## Provided records
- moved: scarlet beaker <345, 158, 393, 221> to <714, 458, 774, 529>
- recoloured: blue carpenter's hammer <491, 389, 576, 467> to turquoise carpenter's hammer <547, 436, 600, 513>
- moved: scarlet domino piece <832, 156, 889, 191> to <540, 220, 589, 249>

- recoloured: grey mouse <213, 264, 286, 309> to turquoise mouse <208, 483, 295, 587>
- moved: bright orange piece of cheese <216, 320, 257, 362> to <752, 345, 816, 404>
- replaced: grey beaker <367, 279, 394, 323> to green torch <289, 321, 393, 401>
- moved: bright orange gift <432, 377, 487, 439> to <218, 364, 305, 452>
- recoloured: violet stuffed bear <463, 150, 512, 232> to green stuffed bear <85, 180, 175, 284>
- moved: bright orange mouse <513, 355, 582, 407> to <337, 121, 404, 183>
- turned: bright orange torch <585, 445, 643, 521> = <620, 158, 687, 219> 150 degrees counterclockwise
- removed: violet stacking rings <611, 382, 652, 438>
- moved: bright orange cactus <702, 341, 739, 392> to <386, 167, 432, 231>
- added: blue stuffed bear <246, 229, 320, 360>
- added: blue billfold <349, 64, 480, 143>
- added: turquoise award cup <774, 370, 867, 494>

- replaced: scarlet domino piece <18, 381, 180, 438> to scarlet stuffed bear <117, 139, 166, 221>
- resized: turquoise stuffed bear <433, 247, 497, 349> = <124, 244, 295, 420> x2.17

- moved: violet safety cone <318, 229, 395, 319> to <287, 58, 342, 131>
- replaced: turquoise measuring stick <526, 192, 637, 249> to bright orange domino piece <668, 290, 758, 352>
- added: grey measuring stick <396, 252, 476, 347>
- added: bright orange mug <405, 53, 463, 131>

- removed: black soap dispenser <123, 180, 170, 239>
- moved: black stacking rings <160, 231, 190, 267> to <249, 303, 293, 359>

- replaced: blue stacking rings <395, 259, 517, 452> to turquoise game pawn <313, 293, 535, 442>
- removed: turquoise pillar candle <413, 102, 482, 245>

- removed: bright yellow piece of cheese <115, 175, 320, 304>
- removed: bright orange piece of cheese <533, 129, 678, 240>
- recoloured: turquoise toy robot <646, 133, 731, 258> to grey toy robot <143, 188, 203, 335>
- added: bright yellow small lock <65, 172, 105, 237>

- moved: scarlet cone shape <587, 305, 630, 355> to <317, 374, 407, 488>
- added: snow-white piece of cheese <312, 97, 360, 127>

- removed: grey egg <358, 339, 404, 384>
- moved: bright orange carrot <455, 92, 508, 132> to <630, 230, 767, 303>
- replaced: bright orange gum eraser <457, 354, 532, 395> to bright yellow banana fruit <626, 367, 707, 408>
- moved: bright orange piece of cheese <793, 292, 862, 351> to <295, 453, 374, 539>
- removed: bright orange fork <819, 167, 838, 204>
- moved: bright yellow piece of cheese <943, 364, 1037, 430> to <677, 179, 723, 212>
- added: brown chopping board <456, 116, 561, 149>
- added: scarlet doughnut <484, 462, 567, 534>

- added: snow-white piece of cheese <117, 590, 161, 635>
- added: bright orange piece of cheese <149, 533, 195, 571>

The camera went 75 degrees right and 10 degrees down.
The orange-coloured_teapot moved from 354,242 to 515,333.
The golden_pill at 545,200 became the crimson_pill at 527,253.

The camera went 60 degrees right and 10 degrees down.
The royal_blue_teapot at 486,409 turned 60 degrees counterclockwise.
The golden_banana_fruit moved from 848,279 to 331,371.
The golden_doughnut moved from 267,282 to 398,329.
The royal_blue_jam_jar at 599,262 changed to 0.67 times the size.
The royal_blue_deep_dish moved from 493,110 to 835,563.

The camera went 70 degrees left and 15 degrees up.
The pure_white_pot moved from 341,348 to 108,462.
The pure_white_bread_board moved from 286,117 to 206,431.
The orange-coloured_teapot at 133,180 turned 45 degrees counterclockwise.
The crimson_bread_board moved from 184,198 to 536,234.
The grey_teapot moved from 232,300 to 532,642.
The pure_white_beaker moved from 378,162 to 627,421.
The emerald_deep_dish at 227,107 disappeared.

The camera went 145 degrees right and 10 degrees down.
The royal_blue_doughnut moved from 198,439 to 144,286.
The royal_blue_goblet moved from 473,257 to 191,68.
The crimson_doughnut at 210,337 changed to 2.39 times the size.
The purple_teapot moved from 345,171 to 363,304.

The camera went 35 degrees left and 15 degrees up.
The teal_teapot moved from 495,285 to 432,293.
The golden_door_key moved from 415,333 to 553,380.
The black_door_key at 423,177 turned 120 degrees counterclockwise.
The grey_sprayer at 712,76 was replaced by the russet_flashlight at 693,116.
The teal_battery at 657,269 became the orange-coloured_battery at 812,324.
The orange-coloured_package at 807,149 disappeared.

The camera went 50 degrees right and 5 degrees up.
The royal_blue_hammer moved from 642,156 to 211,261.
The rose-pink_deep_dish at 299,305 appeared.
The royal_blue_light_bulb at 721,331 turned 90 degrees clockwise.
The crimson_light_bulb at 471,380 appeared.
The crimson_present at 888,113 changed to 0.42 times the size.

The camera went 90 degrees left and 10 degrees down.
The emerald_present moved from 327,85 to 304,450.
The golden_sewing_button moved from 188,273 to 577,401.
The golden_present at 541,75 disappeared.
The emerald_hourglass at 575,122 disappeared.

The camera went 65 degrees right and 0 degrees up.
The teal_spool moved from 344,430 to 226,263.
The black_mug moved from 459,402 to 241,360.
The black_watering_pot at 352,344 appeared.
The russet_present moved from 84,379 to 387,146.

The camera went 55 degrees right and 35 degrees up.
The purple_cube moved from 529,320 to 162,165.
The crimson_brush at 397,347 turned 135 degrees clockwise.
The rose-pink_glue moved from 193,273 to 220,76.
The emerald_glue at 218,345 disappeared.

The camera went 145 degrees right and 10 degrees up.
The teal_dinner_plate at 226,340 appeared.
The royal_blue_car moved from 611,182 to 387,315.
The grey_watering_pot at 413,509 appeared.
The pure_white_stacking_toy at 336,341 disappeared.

## What is being asked
Search the listing for "mouse" and copy each line holding it.

## Task answer
- recoloured: grey mouse <213, 264, 286, 309> to turquoise mouse <208, 483, 295, 587>
- moved: bright orange mouse <513, 355, 582, 407> to <337, 121, 404, 183>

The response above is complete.